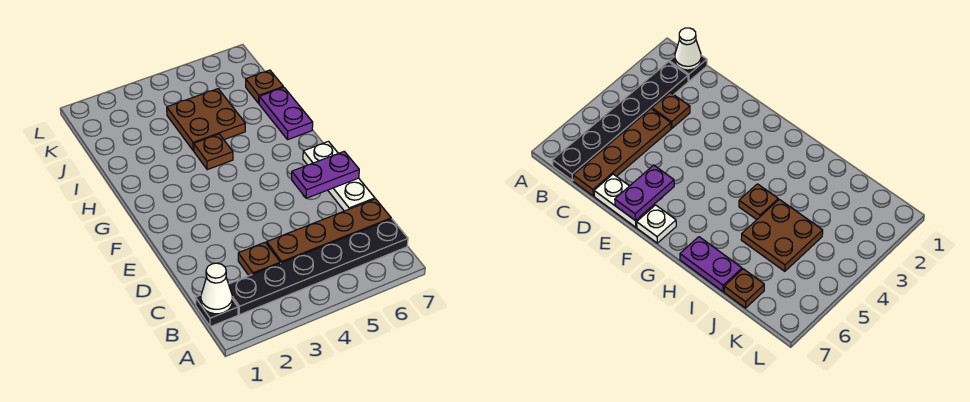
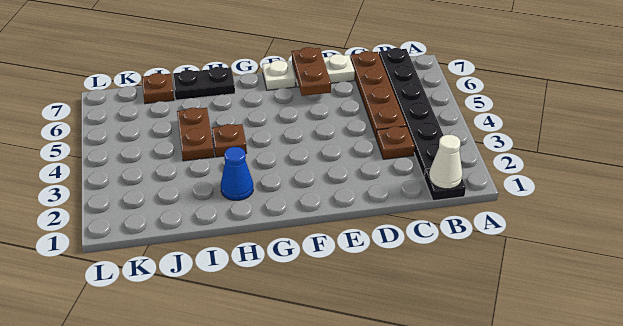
purple plate E6:E7 level 2 -> brown plate E6:E7 level 2
none -> blue cone H2 level 1
purple plate H7:I7 level 1 -> black plate H7:I7 level 1
brown plate I4:J5 level 1 -> brown plate I4:I5 level 1

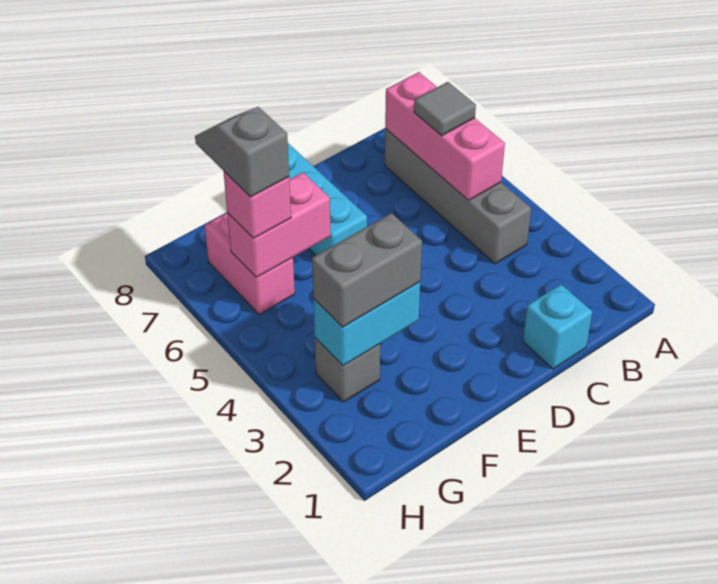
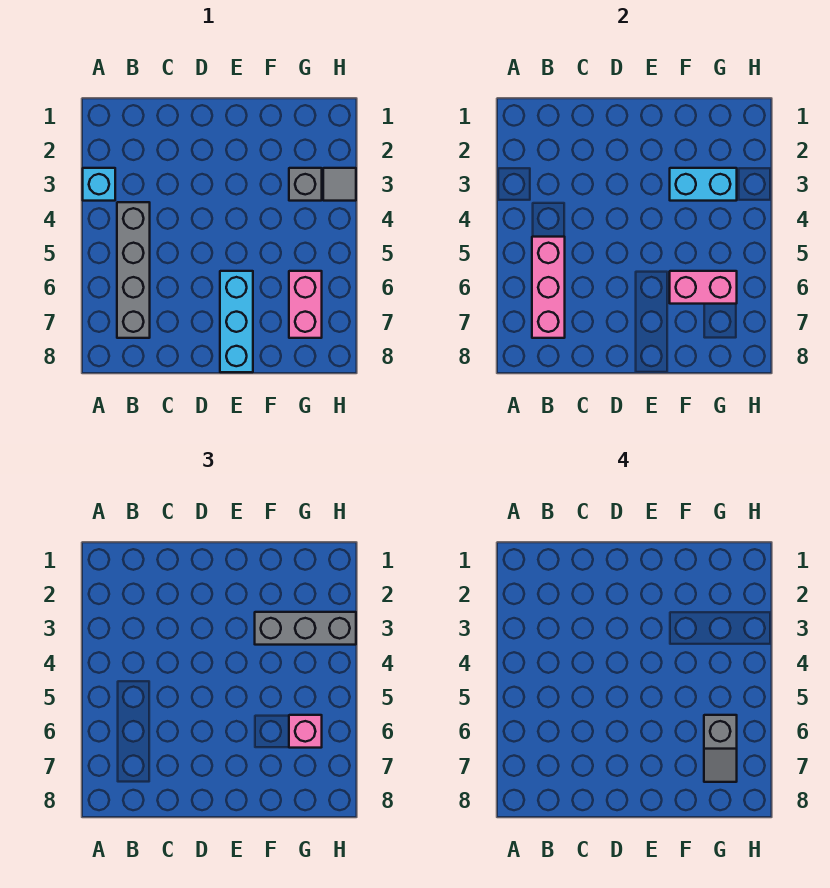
grey tile B6 level 3 -> grey tile H3 level 1
cyan brick C1 level 1 -> cyan brick A3 level 1
grey brick F3:G3 level 3 -> grey brick F3:H3 level 3

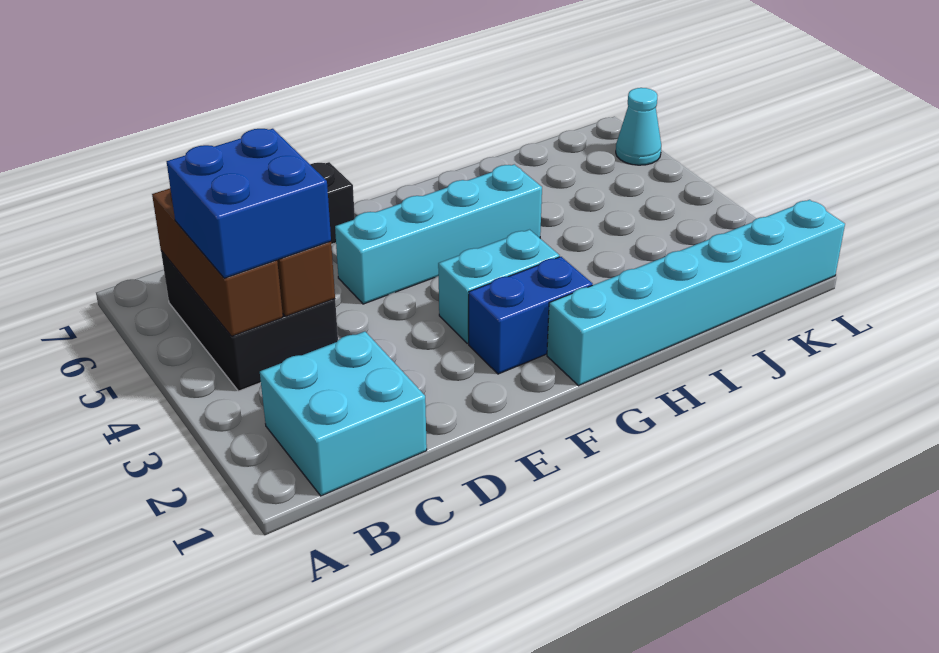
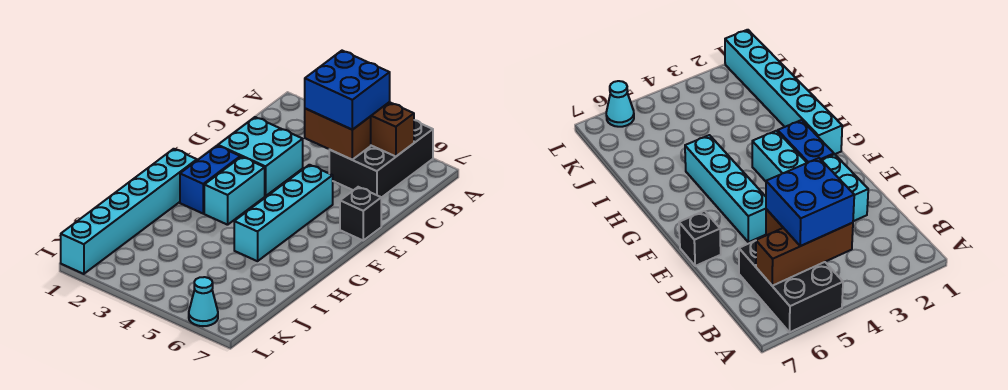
cyan brick B1:C2 level 1 -> cyan brick D2:E3 level 1
black brick B4:C6 level 1 -> black brick A5:C6 level 1

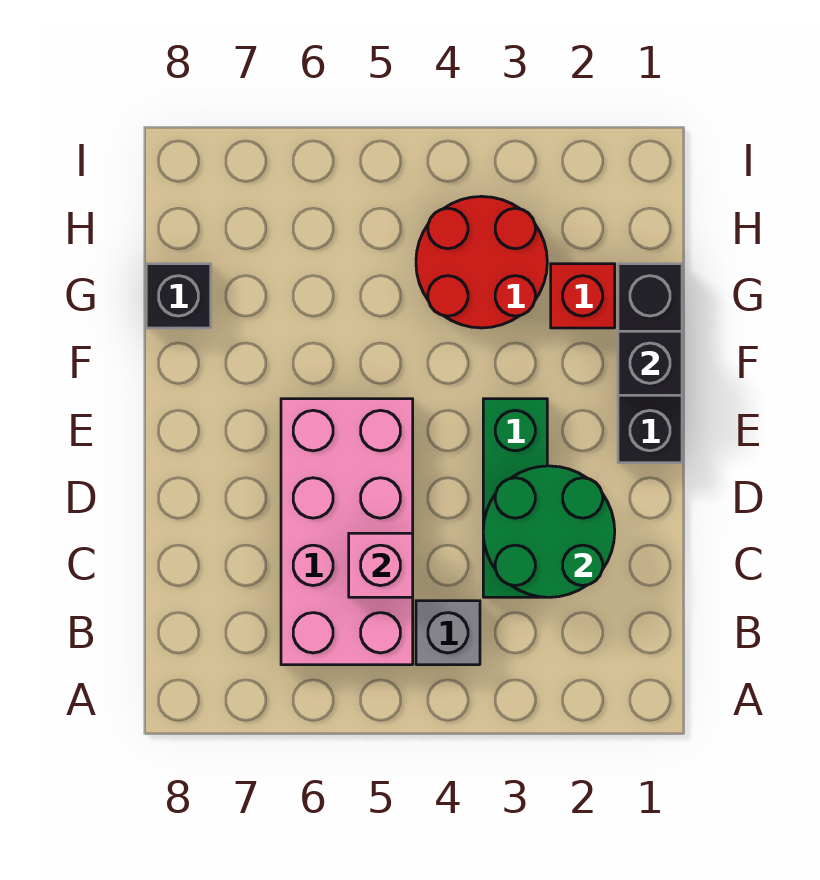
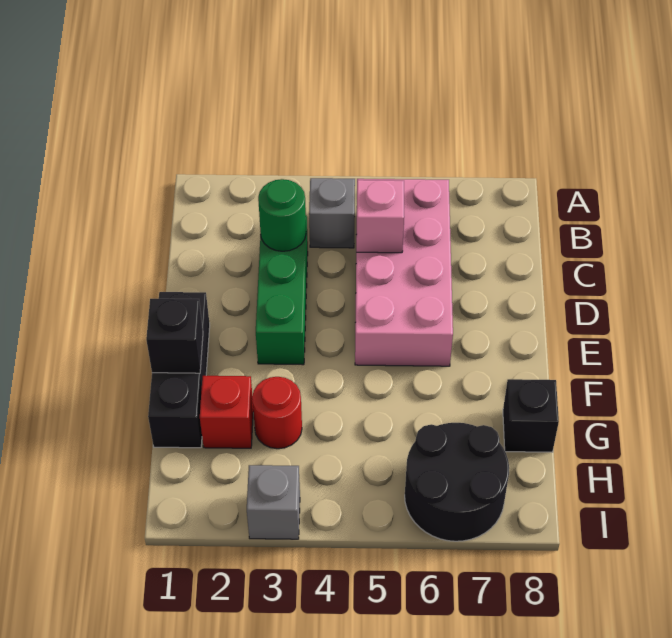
green round brick C2:D3 level 2 -> green round brick C3 level 2
red round brick G3:H4 level 1 -> red round brick G3 level 1
none -> black round brick H6:I7 level 1
none -> grey brick I3 level 1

++++++

→ **Instructions to follow**: Which lines in the records above contain the word "brown"? Return each of them.

→ **Written solution**:
purple plate E6:E7 level 2 -> brown plate E6:E7 level 2
brown plate I4:J5 level 1 -> brown plate I4:I5 level 1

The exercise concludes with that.